[Provided material — start]
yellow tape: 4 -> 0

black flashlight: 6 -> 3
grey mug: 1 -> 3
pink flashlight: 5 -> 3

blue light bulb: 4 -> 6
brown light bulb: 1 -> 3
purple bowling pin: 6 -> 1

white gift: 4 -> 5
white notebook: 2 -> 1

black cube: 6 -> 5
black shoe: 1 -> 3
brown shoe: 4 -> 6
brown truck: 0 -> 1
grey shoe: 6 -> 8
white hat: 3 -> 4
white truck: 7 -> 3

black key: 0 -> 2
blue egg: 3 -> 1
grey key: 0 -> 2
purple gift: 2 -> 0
[Provided material — finish]
[Provided material — start]
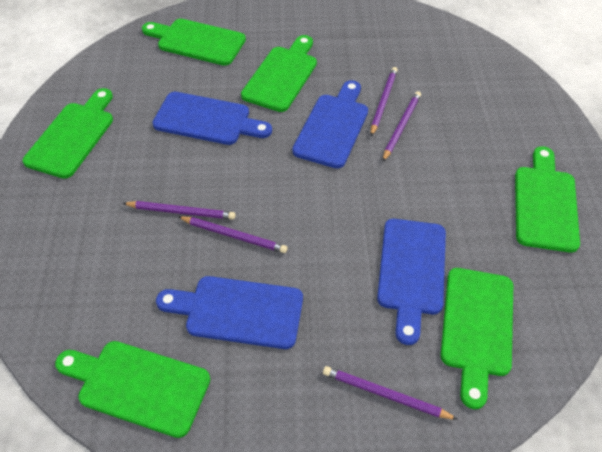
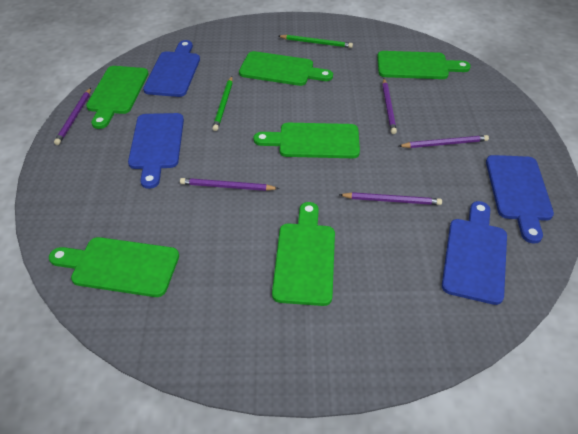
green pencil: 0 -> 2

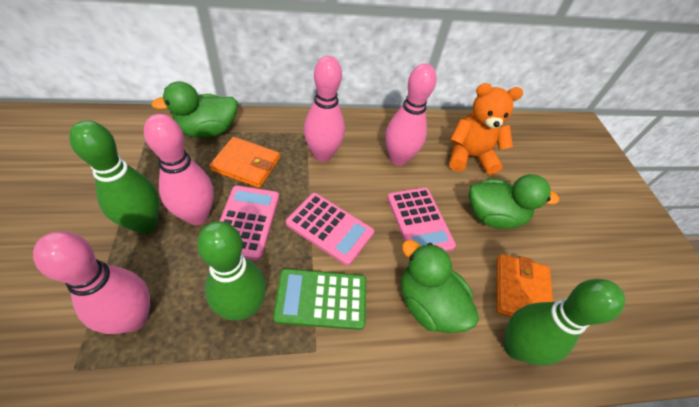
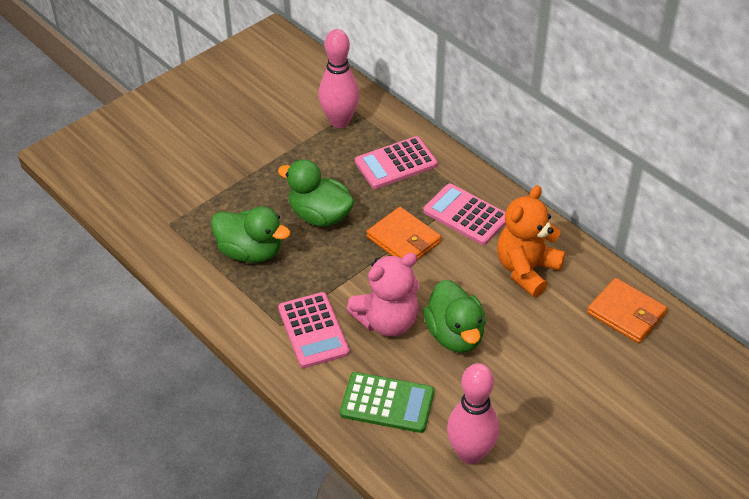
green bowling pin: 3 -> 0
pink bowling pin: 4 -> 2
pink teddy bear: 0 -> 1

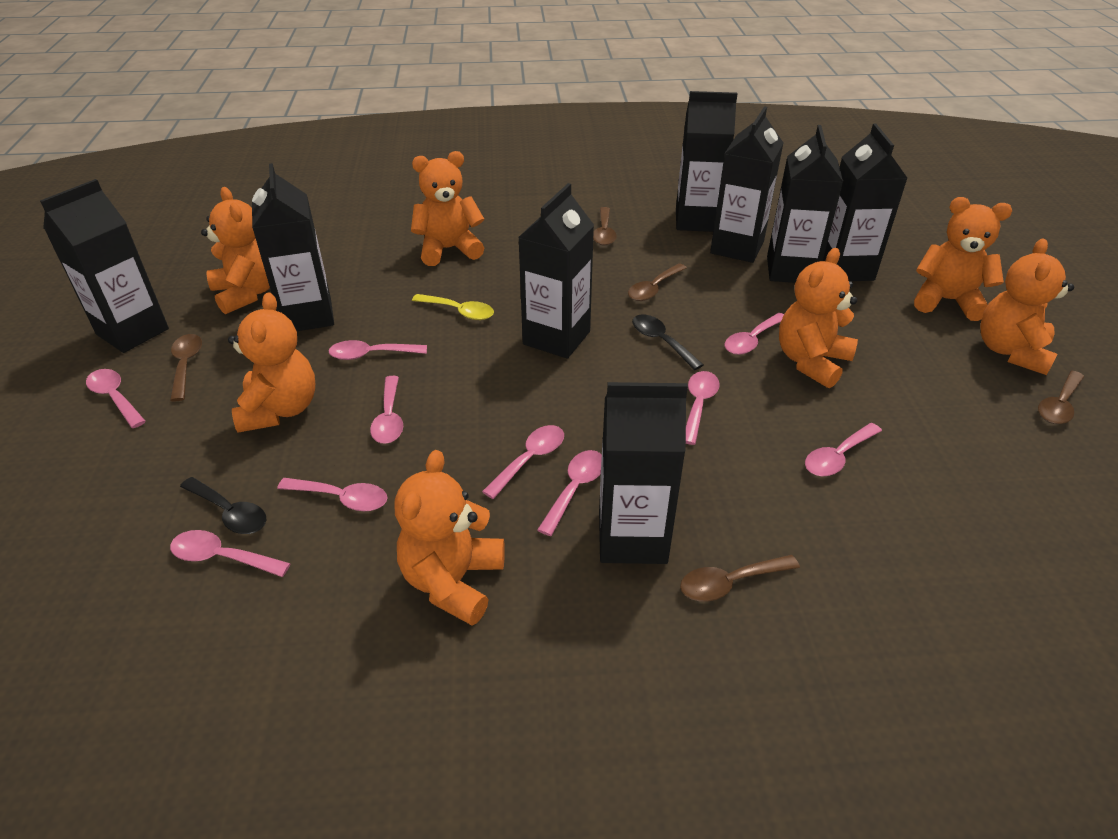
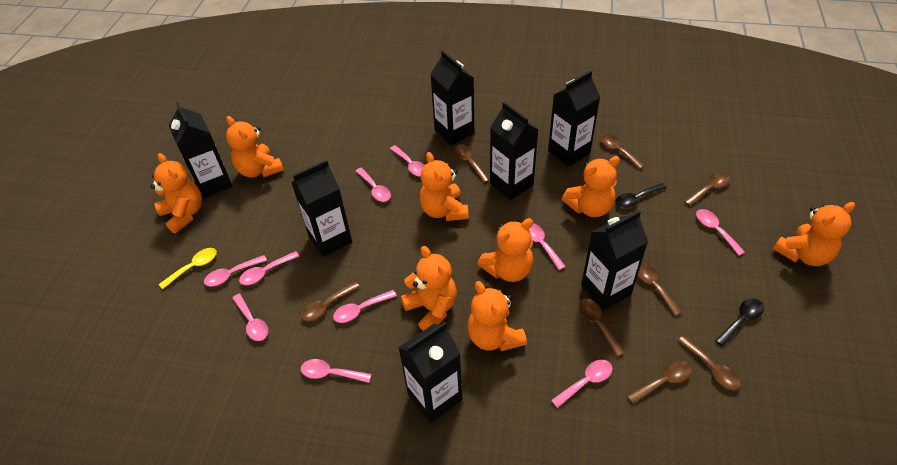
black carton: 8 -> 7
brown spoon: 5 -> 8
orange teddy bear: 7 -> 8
[Provided material — finish]
Task | From the listing above, the lines starting with the one that has "yellow tape: 4 -> 0" and running through the one that has "purple gift: 2 -> 0" should be copied exactly, ends included.

Task solution |
yellow tape: 4 -> 0

black flashlight: 6 -> 3
grey mug: 1 -> 3
pink flashlight: 5 -> 3

blue light bulb: 4 -> 6
brown light bulb: 1 -> 3
purple bowling pin: 6 -> 1

white gift: 4 -> 5
white notebook: 2 -> 1

black cube: 6 -> 5
black shoe: 1 -> 3
brown shoe: 4 -> 6
brown truck: 0 -> 1
grey shoe: 6 -> 8
white hat: 3 -> 4
white truck: 7 -> 3

black key: 0 -> 2
blue egg: 3 -> 1
grey key: 0 -> 2
purple gift: 2 -> 0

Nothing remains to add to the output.